Work to complete:
Every entry below is to be copied word for word, with its pictures removed.

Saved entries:
Content starts

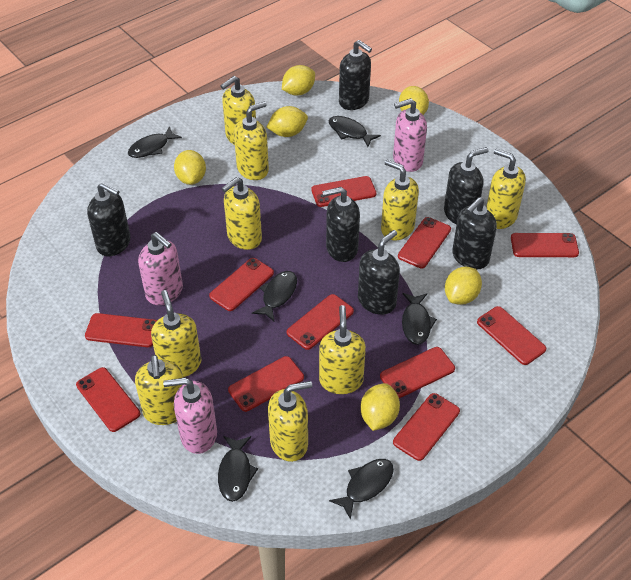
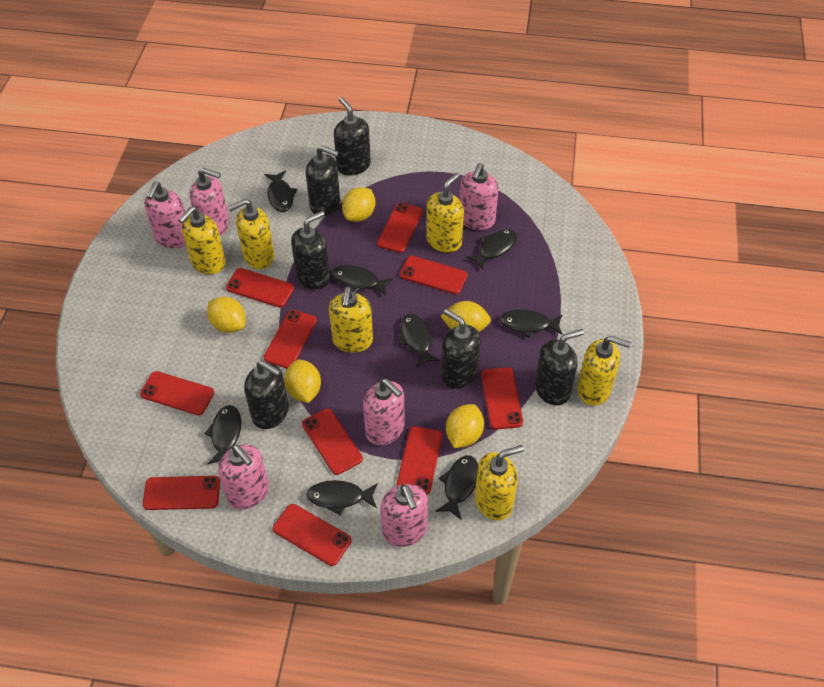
black fish: [128,126,182,158] [218,436,258,502] [252,271,297,322] [329,116,381,147] [329,459,394,520] [402,293,437,345] = 6 -> [204,405,241,465] [264,170,297,212] [306,480,378,516] [332,265,394,296] [399,314,440,367] [435,455,478,520] [466,229,517,270] [500,309,563,338] = 8
pink soap dispenser: [138,232,183,305] [163,378,217,454] [393,98,427,172] = 3 -> [144,182,186,248] [190,168,229,236] [218,445,269,510] [363,379,405,445] [381,484,428,547] [460,163,499,230] = 6
red phone: [76,367,140,432] [85,313,157,347] [209,258,274,311] [228,356,304,412] [287,294,354,350] [311,176,376,207] [380,347,455,398] [393,393,460,461] [398,217,451,268] [477,306,546,365] [511,233,579,257] = 11 -> [140,371,214,415] [143,476,220,510] [226,268,294,308] [264,310,317,369] [273,504,352,566] [302,409,363,475] [377,203,423,253] [397,426,442,495] [400,256,467,294] [481,367,523,430] = 10
yellow lemon: [174,150,206,185] [267,106,308,137] [282,65,315,96] [360,383,400,431] [399,86,429,115] [445,267,482,305] = 6 -> [207,297,246,333] [284,360,321,403] [342,187,375,222] [441,301,491,332] [446,404,484,448] = 5
yellow soap dispenser: [135,355,183,425] [151,290,201,377] [220,76,256,145] [221,177,262,250] [234,101,269,180] [268,381,312,462] [319,305,366,394] [381,160,419,240] [486,149,526,229] = 9 -> [178,206,226,274] [228,199,275,269] [329,287,373,353] [426,173,464,253] [475,445,524,520] [577,336,631,406] = 6

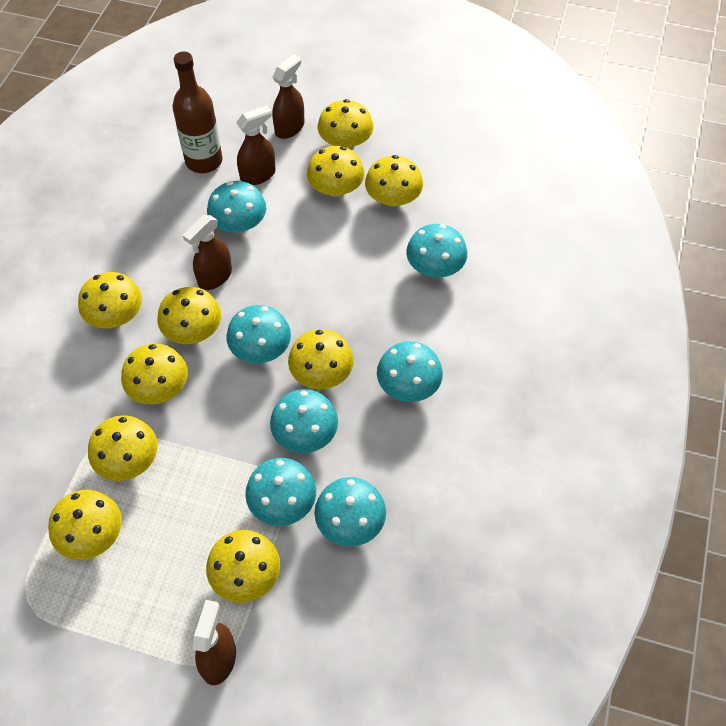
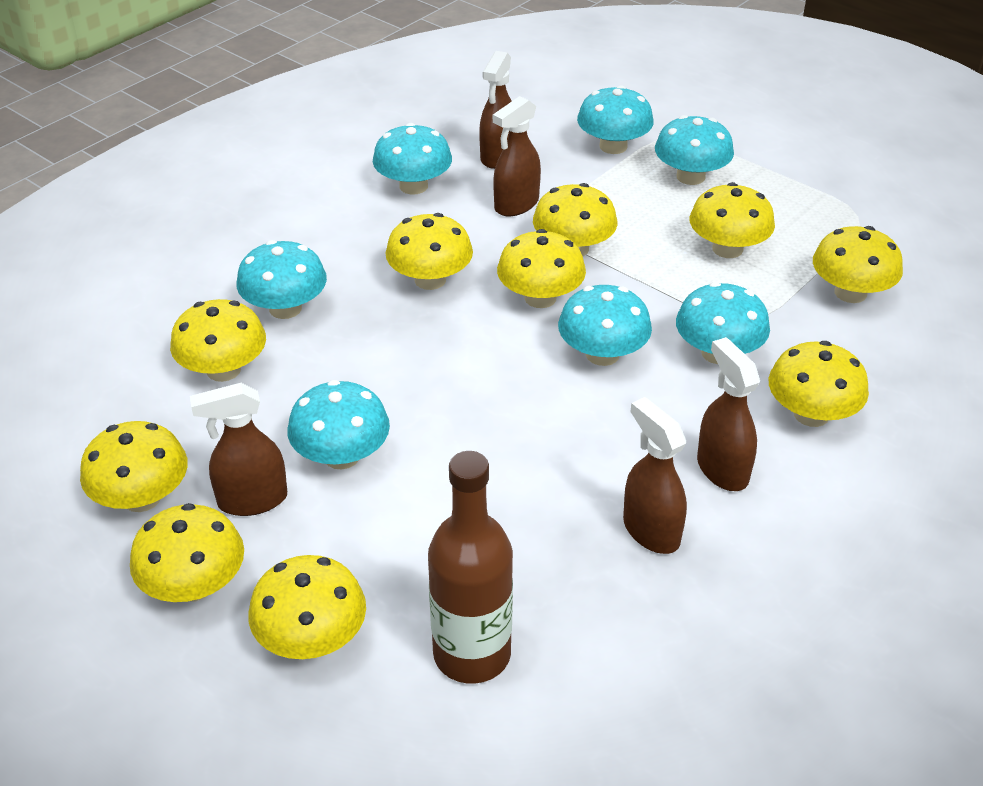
brown spray bottle: [183,215,232,290] [192,600,236,685] [236,105,276,185] [272,54,304,139] = 4 -> [190,383,287,516] [479,51,512,169] [493,96,541,216] [623,397,687,554] [697,337,760,491] = 5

Content ends

Solution for this problem:
black fish: [128,126,182,158] [218,436,258,502] [252,271,297,322] [329,116,381,147] [329,459,394,520] [402,293,437,345] = 6 -> [204,405,241,465] [264,170,297,212] [306,480,378,516] [332,265,394,296] [399,314,440,367] [435,455,478,520] [466,229,517,270] [500,309,563,338] = 8
pink soap dispenser: [138,232,183,305] [163,378,217,454] [393,98,427,172] = 3 -> [144,182,186,248] [190,168,229,236] [218,445,269,510] [363,379,405,445] [381,484,428,547] [460,163,499,230] = 6
red phone: [76,367,140,432] [85,313,157,347] [209,258,274,311] [228,356,304,412] [287,294,354,350] [311,176,376,207] [380,347,455,398] [393,393,460,461] [398,217,451,268] [477,306,546,365] [511,233,579,257] = 11 -> [140,371,214,415] [143,476,220,510] [226,268,294,308] [264,310,317,369] [273,504,352,566] [302,409,363,475] [377,203,423,253] [397,426,442,495] [400,256,467,294] [481,367,523,430] = 10
yellow lemon: [174,150,206,185] [267,106,308,137] [282,65,315,96] [360,383,400,431] [399,86,429,115] [445,267,482,305] = 6 -> [207,297,246,333] [284,360,321,403] [342,187,375,222] [441,301,491,332] [446,404,484,448] = 5
yellow soap dispenser: [135,355,183,425] [151,290,201,377] [220,76,256,145] [221,177,262,250] [234,101,269,180] [268,381,312,462] [319,305,366,394] [381,160,419,240] [486,149,526,229] = 9 -> [178,206,226,274] [228,199,275,269] [329,287,373,353] [426,173,464,253] [475,445,524,520] [577,336,631,406] = 6

brown spray bottle: [183,215,232,290] [192,600,236,685] [236,105,276,185] [272,54,304,139] = 4 -> [190,383,287,516] [479,51,512,169] [493,96,541,216] [623,397,687,554] [697,337,760,491] = 5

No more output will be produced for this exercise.